◆ **Exercise requirements**:
The required output is the line containing "(212, 397) = (575, 574): none -> white trophy" followed by each line through the end of the data below, repeated exactly and with nothing added.

◆ **Data for this task**:
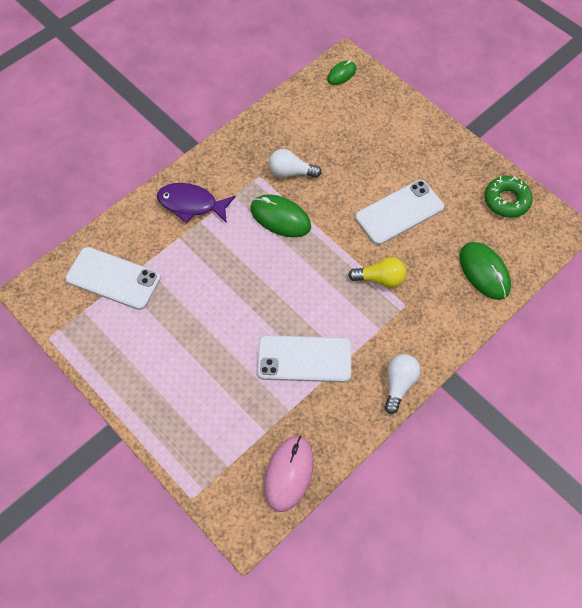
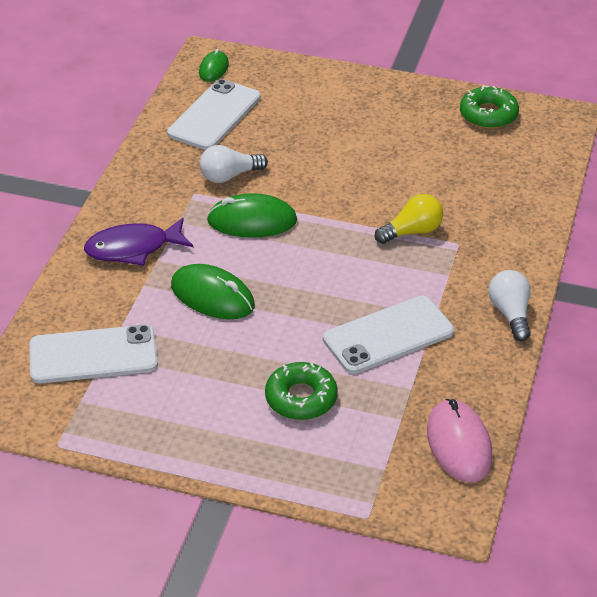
camera: 30 degrees left, 20 degrees down
(214, 380) = (301, 398): none -> green donut
(399, 212) = (383, 166): white phone -> white phone (214, 115)
(484, 272) = (517, 183): green mouse -> green mouse (212, 296)

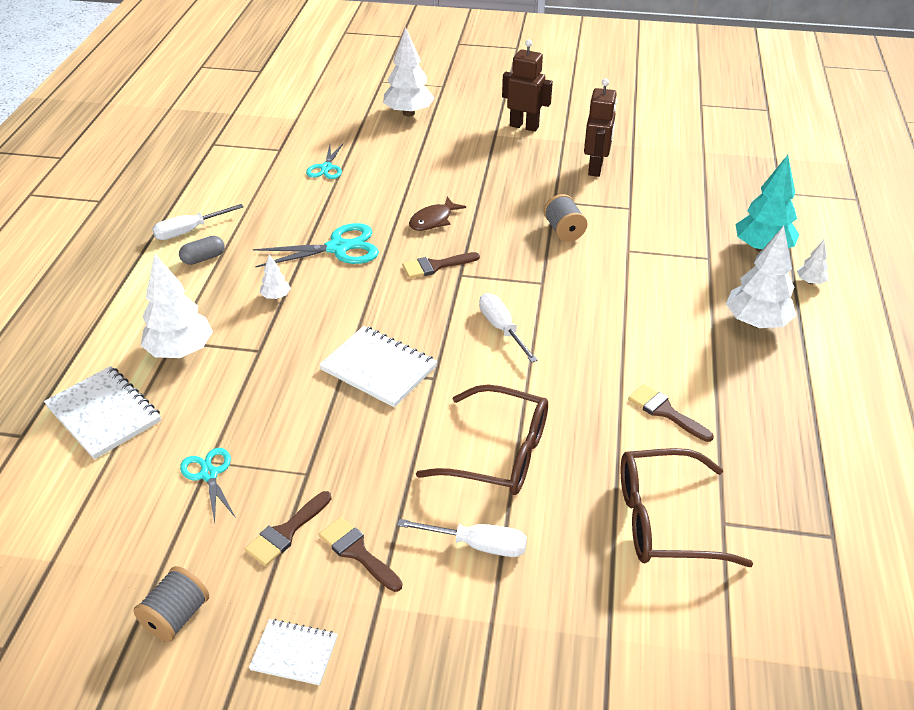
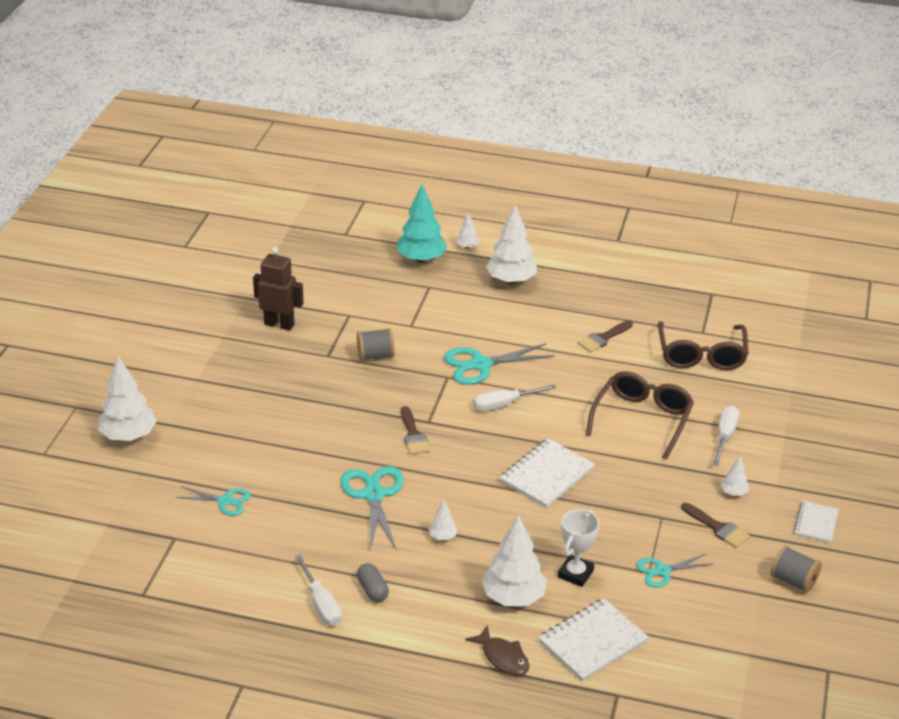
camera: 85 degrees left, 5 degrees down
(212, 397) = (575, 574): none -> white trophy
(357, 552) = (733, 492): brown brush -> white tree
(433, 220) = (341, 431): brown fish -> brown fish (502, 657)
(524, 126) = (187, 358): brown robot -> none
(572, 306) = (480, 365): none -> turquoise scissors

◆ **Final answer**:
(212, 397) = (575, 574): none -> white trophy
(357, 552) = (733, 492): brown brush -> white tree
(433, 220) = (341, 431): brown fish -> brown fish (502, 657)
(524, 126) = (187, 358): brown robot -> none
(572, 306) = (480, 365): none -> turquoise scissors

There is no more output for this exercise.